### SUPPLIED MATERIAL
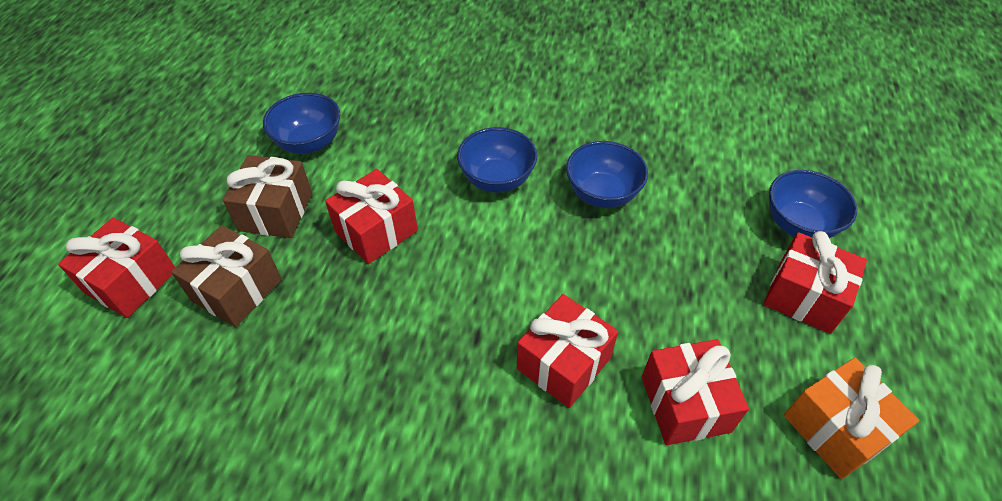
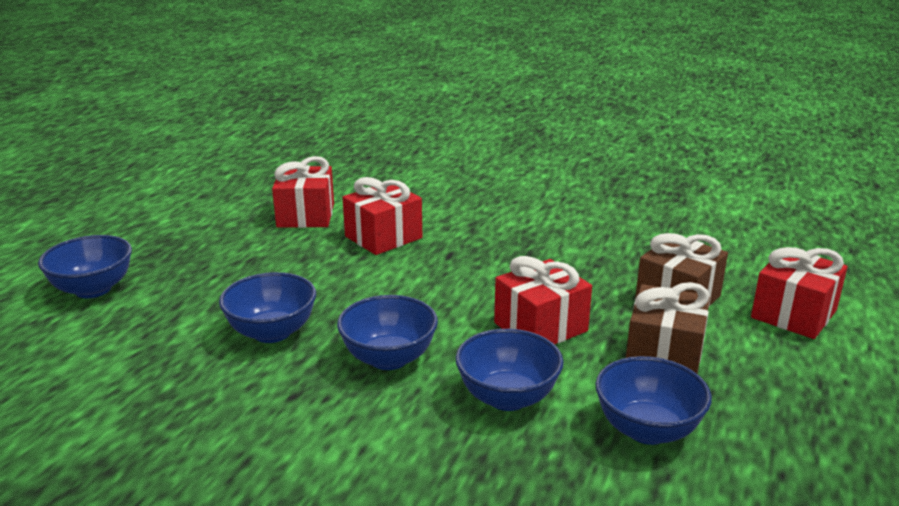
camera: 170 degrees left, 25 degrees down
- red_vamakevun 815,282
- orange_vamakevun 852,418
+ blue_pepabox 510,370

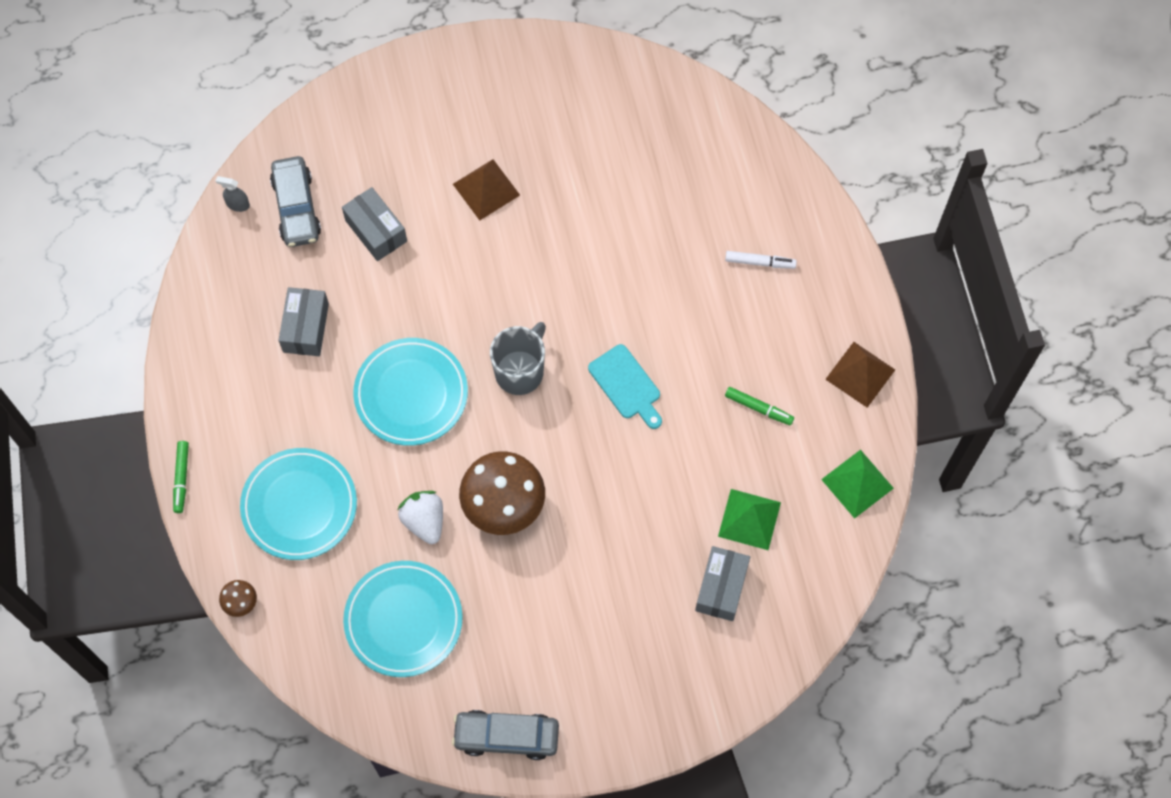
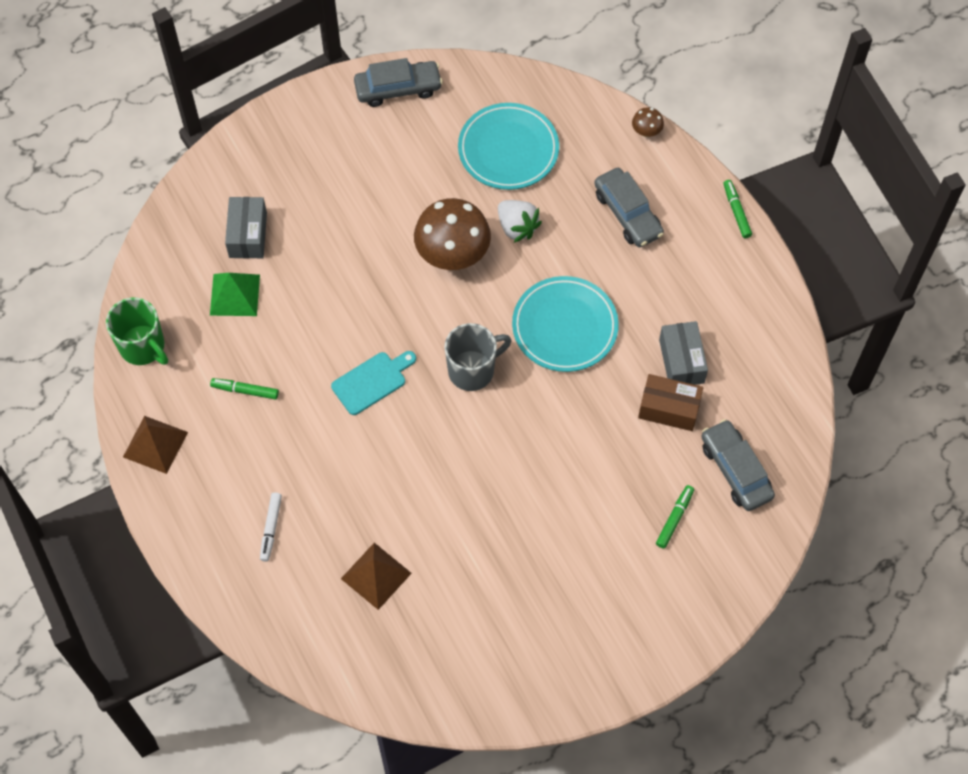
camera: 165 degrees right, 5 degrees down
- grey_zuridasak 233,194
- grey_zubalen 374,224
+ brown_zubalen 670,402
+ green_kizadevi 675,517
~ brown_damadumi 486,190 to 376,576
~ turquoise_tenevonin 298,504 to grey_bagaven 629,207
~ green_damadumi 857,484 to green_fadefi 137,331
~ grey_fadefi 518,358 = 477,357 135 degrees counterclockwise
~ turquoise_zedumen 625,386 = 373,383 105 degrees clockwise
~ white_kizadevi 761,260 = 271,527 75 degrees counterclockwise

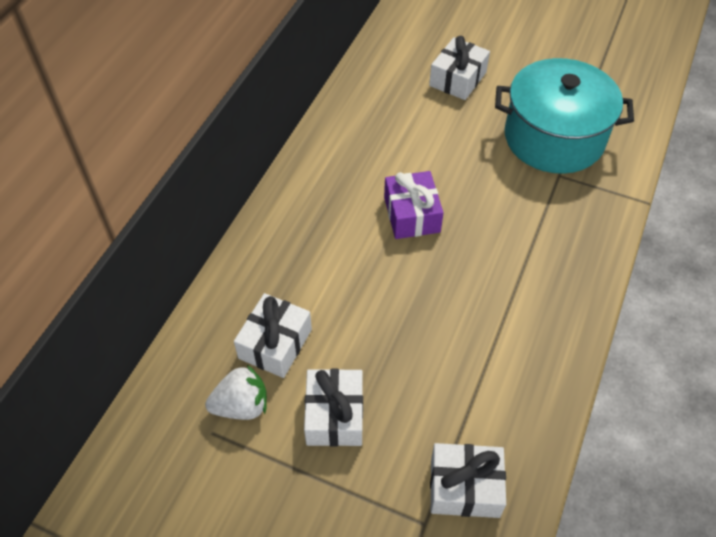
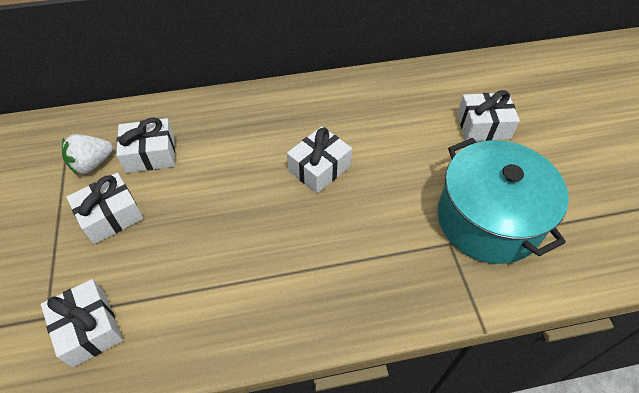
camera: 55 degrees right, 0 degrees up
~ purple_vamakevun 414,205 to white_vamakevun 319,159
~ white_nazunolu 236,392 = 87,154 105 degrees clockwise

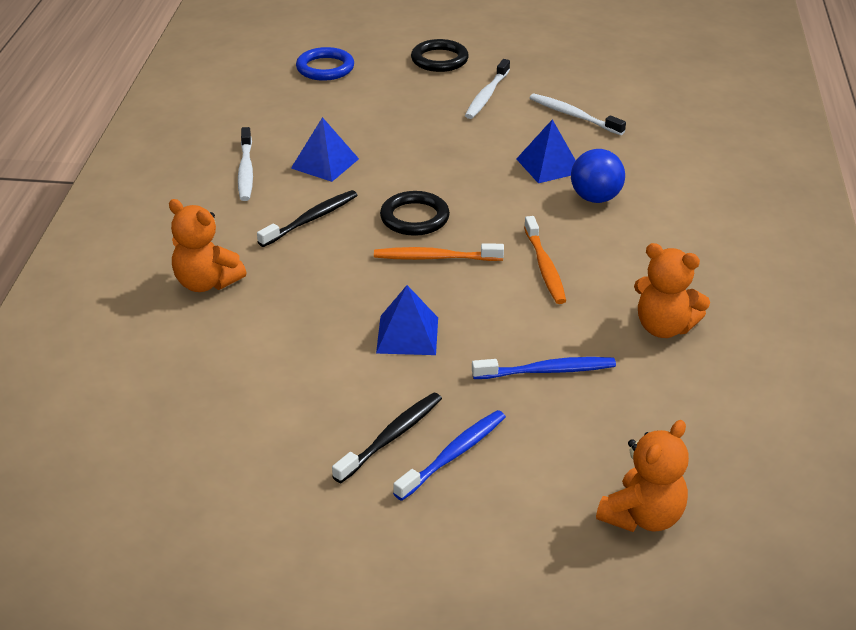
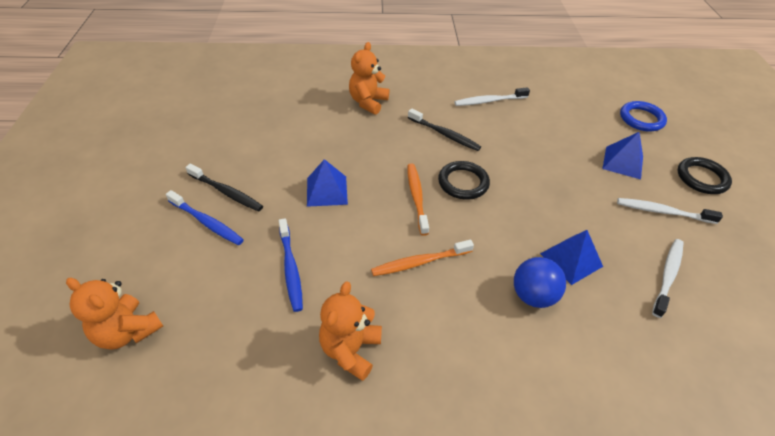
camera: 80 degrees right, 10 degrees up
~ blue_damadumi 325,149 to 622,155

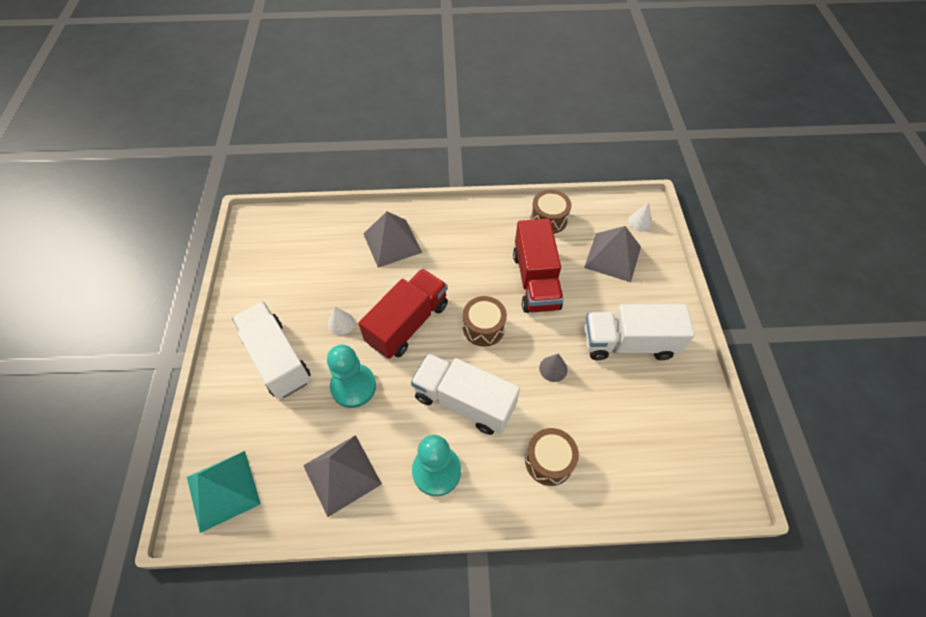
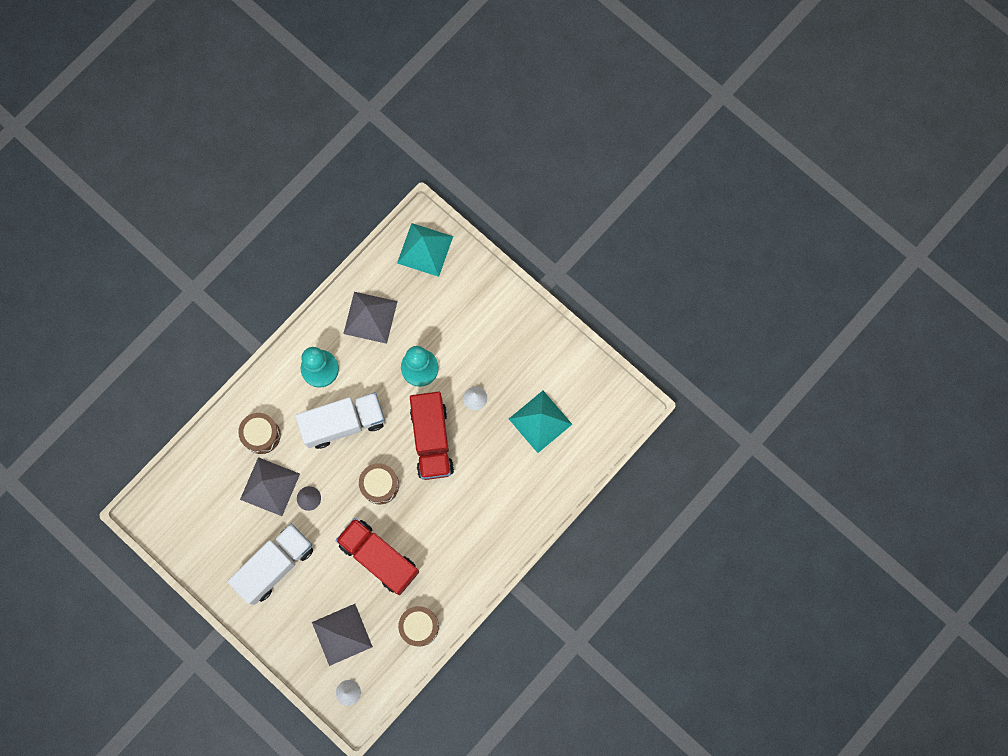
camera: 135 degrees right, 20 degrees up
- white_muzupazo 271,350
+ turquoise_damadumi 540,422
~ grey_damadumi 393,239 to 270,486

### WHAT YOU NEED TO DO
The lines from the start of the data through the line that contains "- orange_vamakevun 852,418" are to be returned exactly, please, with both ends included and every picture left out.

### RESULT FOR THIS TASK
camera: 170 degrees left, 25 degrees down
- red_vamakevun 815,282
- orange_vamakevun 852,418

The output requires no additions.